Extracted data:
-*-
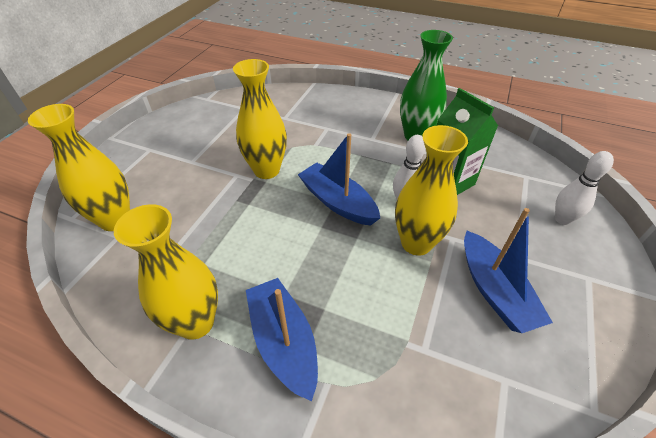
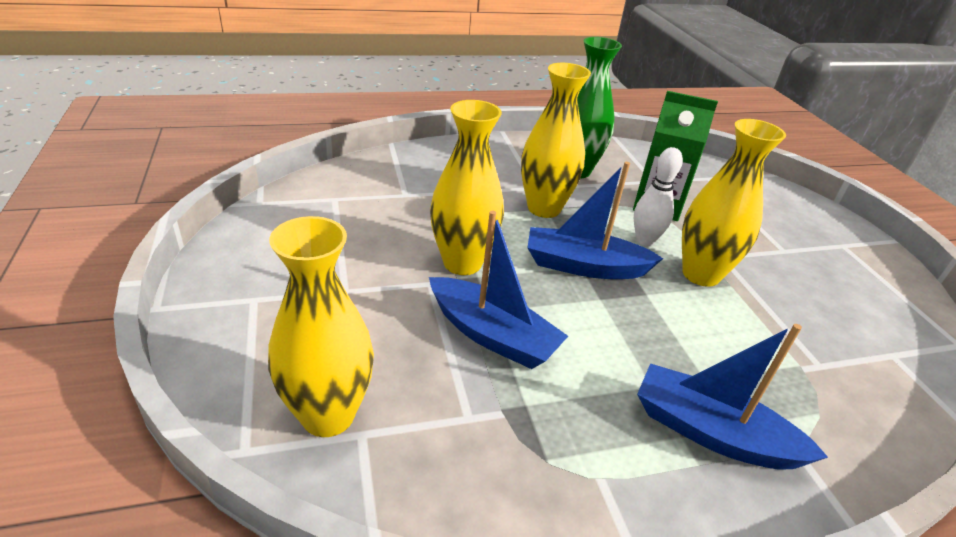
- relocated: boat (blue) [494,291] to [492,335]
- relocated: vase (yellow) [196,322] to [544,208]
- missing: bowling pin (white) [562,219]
-*-
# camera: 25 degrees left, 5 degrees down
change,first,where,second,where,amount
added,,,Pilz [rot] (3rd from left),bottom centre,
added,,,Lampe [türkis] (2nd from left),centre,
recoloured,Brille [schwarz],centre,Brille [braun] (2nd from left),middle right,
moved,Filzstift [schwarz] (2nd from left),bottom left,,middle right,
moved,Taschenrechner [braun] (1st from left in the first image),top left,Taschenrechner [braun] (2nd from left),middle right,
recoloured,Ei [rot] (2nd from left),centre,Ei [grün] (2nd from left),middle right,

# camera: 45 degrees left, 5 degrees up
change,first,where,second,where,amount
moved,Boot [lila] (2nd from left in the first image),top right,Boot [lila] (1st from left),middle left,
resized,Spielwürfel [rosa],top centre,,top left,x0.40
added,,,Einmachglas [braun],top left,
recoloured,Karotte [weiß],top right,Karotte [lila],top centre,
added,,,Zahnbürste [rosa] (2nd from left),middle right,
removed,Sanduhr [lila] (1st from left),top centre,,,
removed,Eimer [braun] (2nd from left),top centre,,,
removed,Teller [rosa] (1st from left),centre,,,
-*-
Your objective: Within the material above, output exactly the lines from the one with "added,,,Pilz [rot] (3rd" through the one with "moved,Taschenrechner [braun] (1st", end lines included, and nothing besides.

Exercise output:
added,,,Pilz [rot] (3rd from left),bottom centre,
added,,,Lampe [türkis] (2nd from left),centre,
recoloured,Brille [schwarz],centre,Brille [braun] (2nd from left),middle right,
moved,Filzstift [schwarz] (2nd from left),bottom left,,middle right,
moved,Taschenrechner [braun] (1st from left in the first image),top left,Taschenrechner [braun] (2nd from left),middle right,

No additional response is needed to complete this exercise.